Colored geometric primitive data:
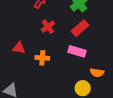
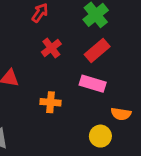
orange cross: (42, 58) -> (51, 102), moved

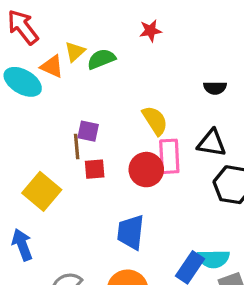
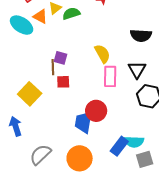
black semicircle: (215, 88) -> (141, 35), size x1.5
black triangle: (212, 143) -> (137, 70), turned 48
red circle: (146, 170) -> (96, 111), moved

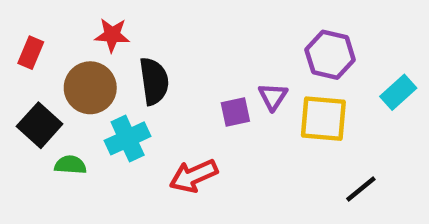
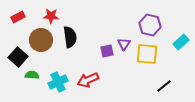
red rectangle: (31, 53) -> (18, 17), moved, turned 40
cyan cross: (128, 138) -> (58, 82), moved

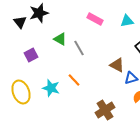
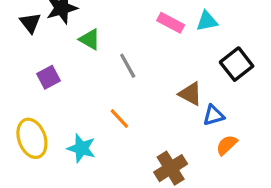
pink rectangle: (95, 19) -> (171, 23), moved
green triangle: (60, 39) -> (90, 39), moved
cyan star: (51, 88) -> (81, 148), moved

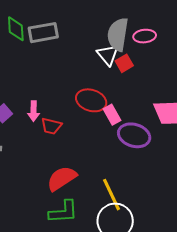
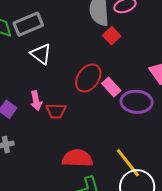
white triangle: (108, 55) -> (41, 54), moved
red ellipse: (91, 100) -> (88, 78), turned -60
red semicircle: (62, 178) -> (77, 158), turned 48

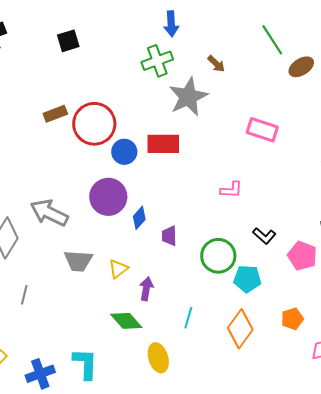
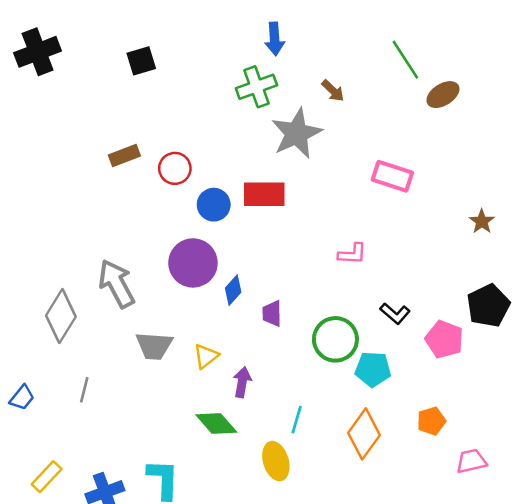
red circle: (94, 124) -> (175, 168), size x0.6
gray arrow: (49, 213) -> (117, 284), turned 36
yellow ellipse: (158, 358) -> (276, 461), moved

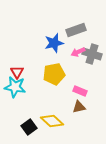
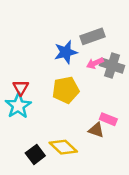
cyan star: (15, 87) -> (18, 106), turned 30
pink rectangle: (80, 91) -> (108, 119), moved
brown triangle: (79, 107) -> (96, 130), turned 32

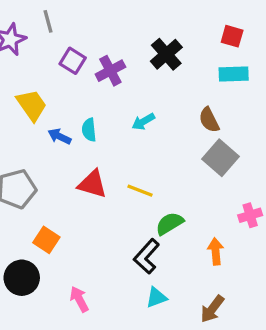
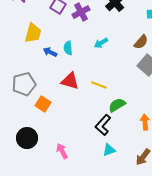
yellow trapezoid: (32, 105) -> (33, 33), turned 50
brown semicircle: (209, 120) -> (141, 42), turned -112
orange square: (46, 240) -> (43, 104), moved

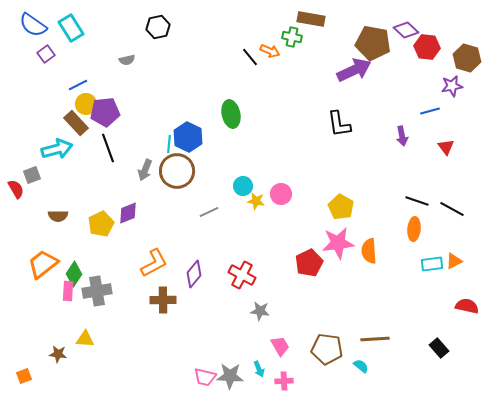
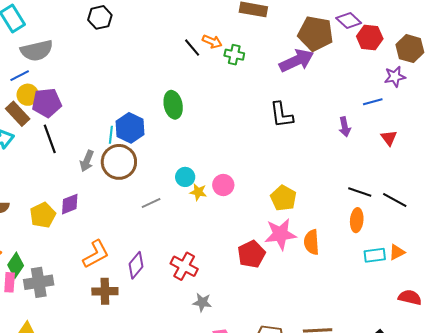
green cross: (292, 37) -> (234, 55), moved
gray semicircle: (127, 60) -> (37, 51), moved, size x2.0

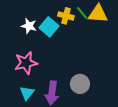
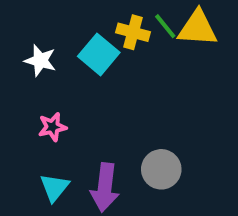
white star: (29, 26) -> (40, 60), moved
pink star: (26, 63) -> (52, 127), size x0.6

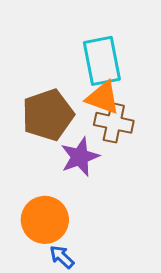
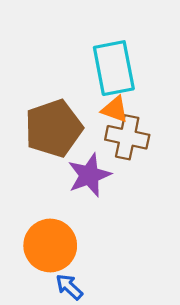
orange triangle: (103, 98) -> (115, 109), size x0.7

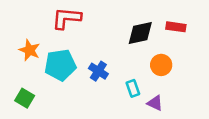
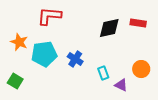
orange circle: (161, 65) -> (141, 69), moved

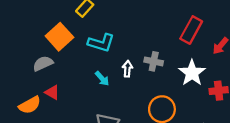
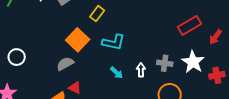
red rectangle: (191, 30) -> (189, 25), turned 35
gray cross: (154, 61) -> (165, 63), moved
white arrow: (127, 69) -> (141, 70), moved

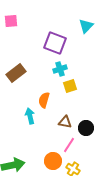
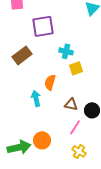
purple square: (55, 43) -> (43, 26), moved, turned -30
cyan cross: (60, 69) -> (66, 51), turned 32
orange circle: (53, 161) -> (42, 140), moved

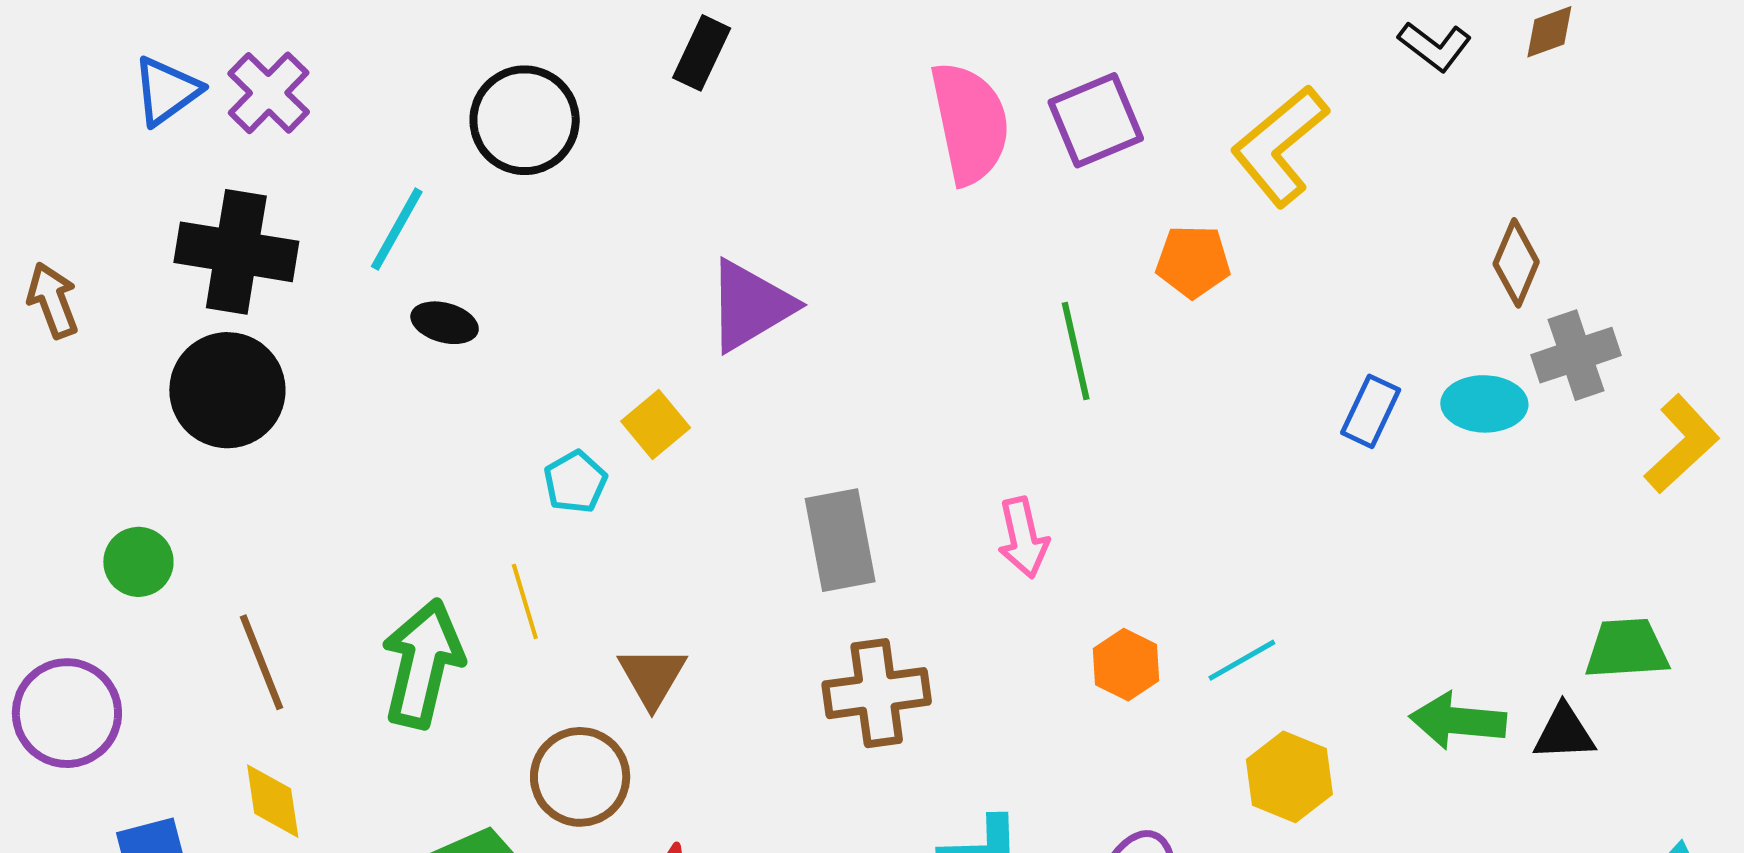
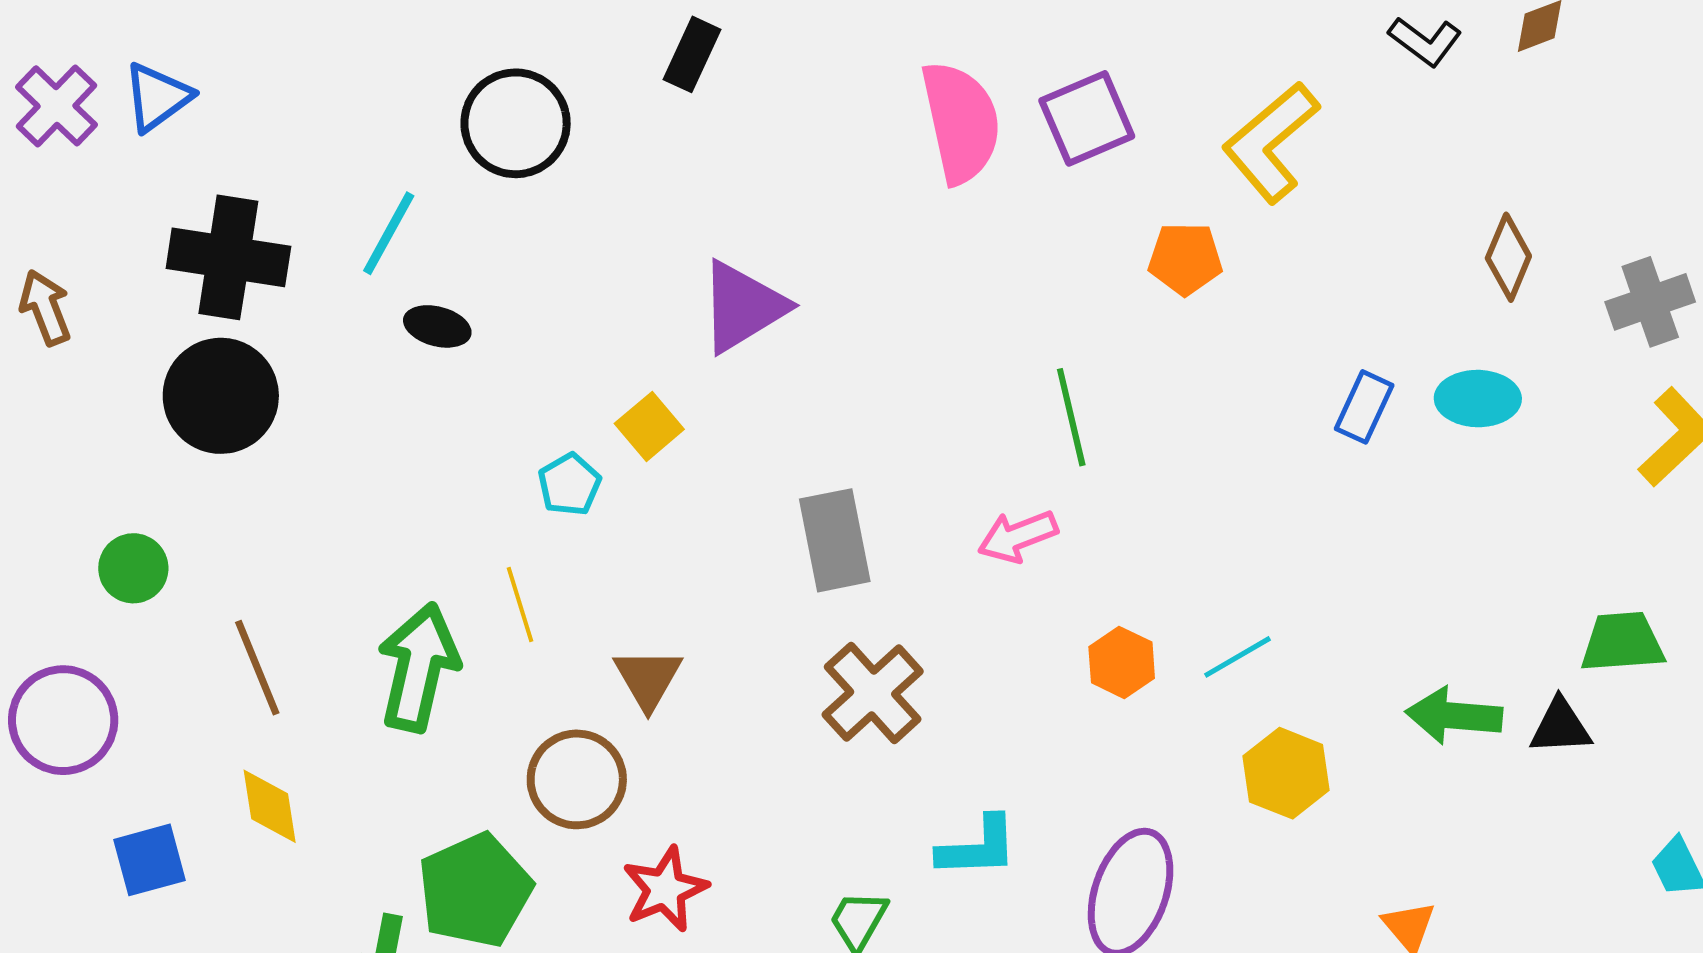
purple cross: (269, 93) -> (57, 106), moved
green line: (1076, 351) -> (1071, 417), moved
gray cross: (1576, 355) -> (1650, 302), moved
pink arrow: (1023, 538) -> (1018, 536), turned 82
brown cross: (877, 693) -> (873, 693), turned -34

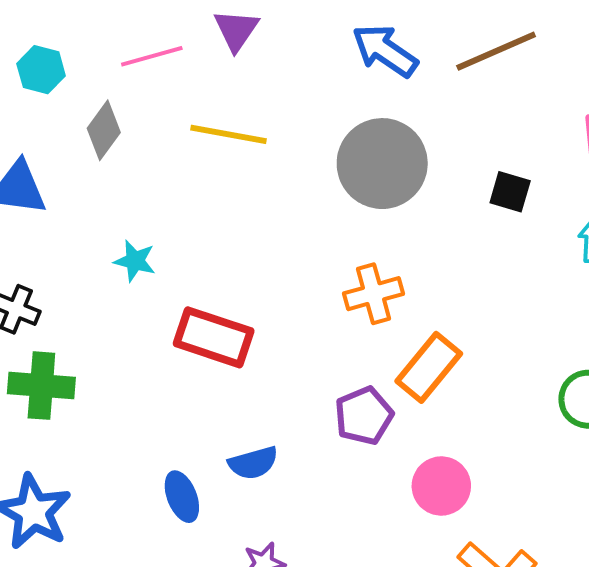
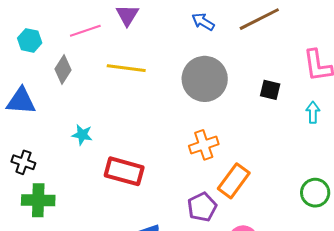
blue arrow: (385, 51) -> (203, 22), size x0.7

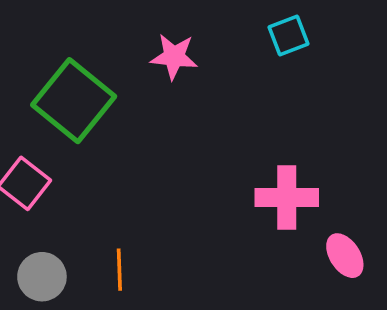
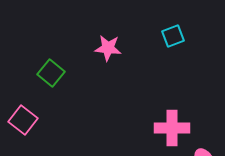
green square: (74, 101) -> (51, 73), size x0.6

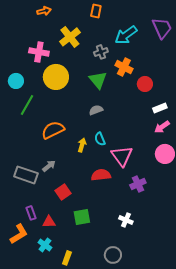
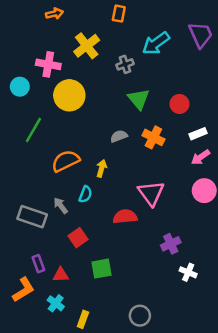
orange cross: (124, 67) -> (153, 137), moved
green triangle: (98, 80) -> (139, 99), moved
cyan circle: (16, 81) -> (20, 87), moved
cyan semicircle: (100, 139) -> (85, 194), moved, turned -136
yellow arrow: (82, 145) -> (101, 168), moved
gray arrow: (49, 166) -> (61, 205), turned -88
purple cross: (138, 184) -> (171, 244), moved
white cross: (126, 220) -> (188, 272), moved

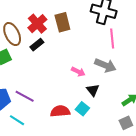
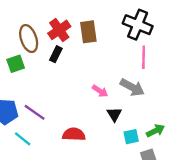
black rectangle: (37, 45) -> (56, 54), turned -32
cyan square: (82, 109) -> (131, 137), moved, turned 32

# Task item
Copy out every line of the data that includes "rectangle".

# Answer to the exercise
red rectangle: (31, 53) -> (18, 17), moved, turned 40
pink rectangle: (95, 19) -> (171, 23), moved
pink rectangle: (80, 91) -> (108, 119), moved
red rectangle: (191, 30) -> (189, 25), turned 35
black rectangle: (37, 45) -> (56, 54), turned -32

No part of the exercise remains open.